» **Task to complete**
When you reach the line containing "grey pencil [30,304,200,334]", begin copying, and keep copying each line exactly until the listing ends.

» **Source material**
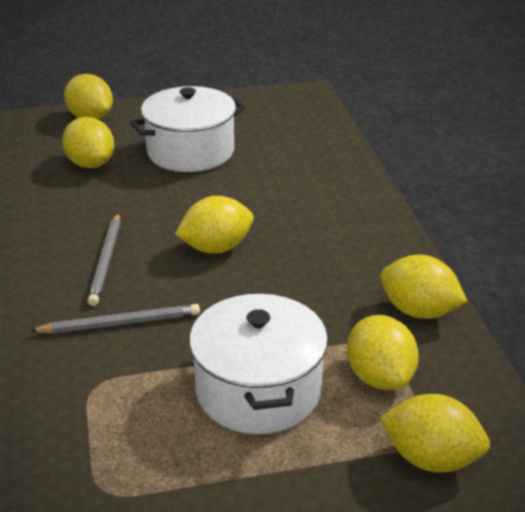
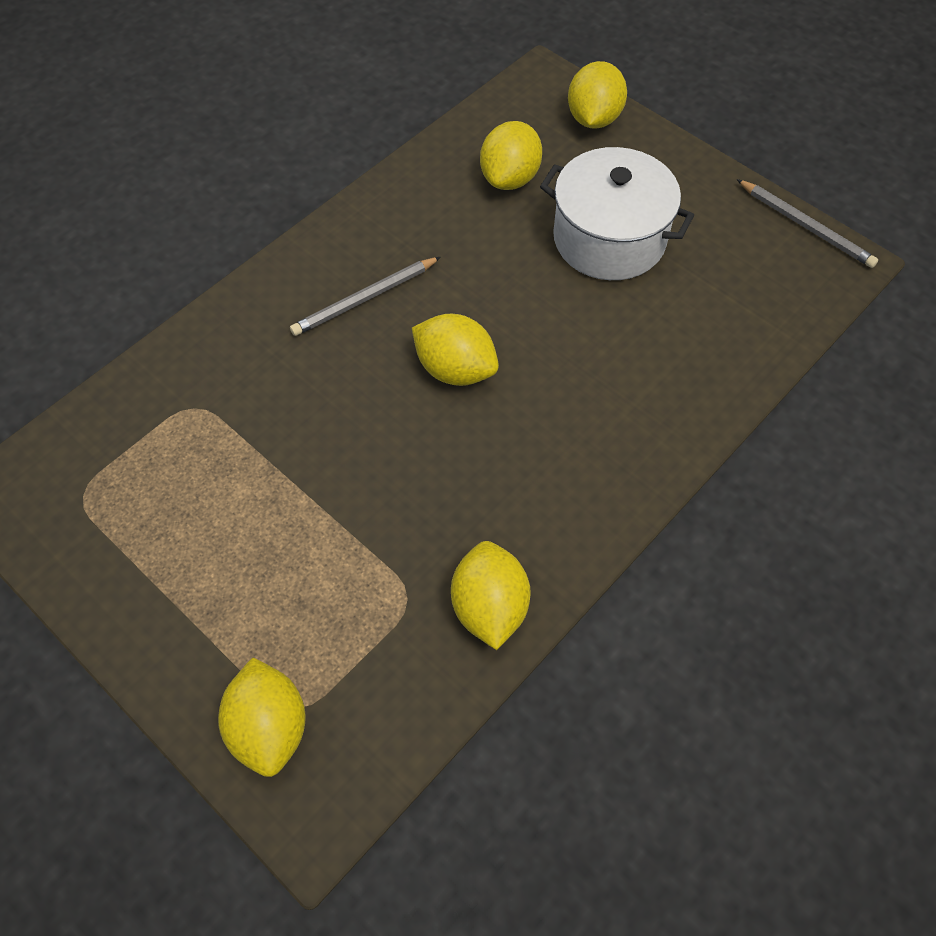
camera: 55 degrees right, 25 degrees up
grey pencil [30,304,200,334] -> grey pencil moved to [737,179,878,268]
white pot [189,292,328,434] -> none
yellow lemon [347,315,419,390] -> none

» **Final answer**
grey pencil [30,304,200,334] -> grey pencil moved to [737,179,878,268]
white pot [189,292,328,434] -> none
yellow lemon [347,315,419,390] -> none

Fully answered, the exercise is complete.